#### TASK OBJECTIVE:
Only the lines from the top of the data through the one with "gray rectangle: (296, 46)" are to be written out, each exactly as it stands.

Geometric shape edit sequences
*** Begin section ***

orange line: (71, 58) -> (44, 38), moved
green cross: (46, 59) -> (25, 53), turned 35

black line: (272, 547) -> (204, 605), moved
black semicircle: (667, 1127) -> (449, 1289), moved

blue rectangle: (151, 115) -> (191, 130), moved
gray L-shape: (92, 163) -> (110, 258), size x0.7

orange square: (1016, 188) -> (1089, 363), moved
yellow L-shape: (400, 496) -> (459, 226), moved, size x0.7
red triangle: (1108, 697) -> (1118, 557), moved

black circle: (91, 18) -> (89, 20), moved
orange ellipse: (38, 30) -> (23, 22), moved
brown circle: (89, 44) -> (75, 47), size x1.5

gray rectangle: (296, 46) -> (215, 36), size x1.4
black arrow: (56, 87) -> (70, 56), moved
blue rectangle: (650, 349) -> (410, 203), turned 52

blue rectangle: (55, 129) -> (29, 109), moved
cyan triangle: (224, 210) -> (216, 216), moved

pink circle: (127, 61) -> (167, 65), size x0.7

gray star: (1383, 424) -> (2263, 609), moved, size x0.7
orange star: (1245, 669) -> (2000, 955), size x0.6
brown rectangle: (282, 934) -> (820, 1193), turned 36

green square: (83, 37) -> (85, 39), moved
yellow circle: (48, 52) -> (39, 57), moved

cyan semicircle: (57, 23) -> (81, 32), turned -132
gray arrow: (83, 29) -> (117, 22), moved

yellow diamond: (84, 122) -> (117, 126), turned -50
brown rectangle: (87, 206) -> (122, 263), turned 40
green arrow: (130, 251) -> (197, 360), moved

*** End section ***

#### RESULT:
orange line: (71, 58) -> (44, 38), moved
green cross: (46, 59) -> (25, 53), turned 35

black line: (272, 547) -> (204, 605), moved
black semicircle: (667, 1127) -> (449, 1289), moved

blue rectangle: (151, 115) -> (191, 130), moved
gray L-shape: (92, 163) -> (110, 258), size x0.7

orange square: (1016, 188) -> (1089, 363), moved
yellow L-shape: (400, 496) -> (459, 226), moved, size x0.7
red triangle: (1108, 697) -> (1118, 557), moved

black circle: (91, 18) -> (89, 20), moved
orange ellipse: (38, 30) -> (23, 22), moved
brown circle: (89, 44) -> (75, 47), size x1.5

gray rectangle: (296, 46) -> (215, 36), size x1.4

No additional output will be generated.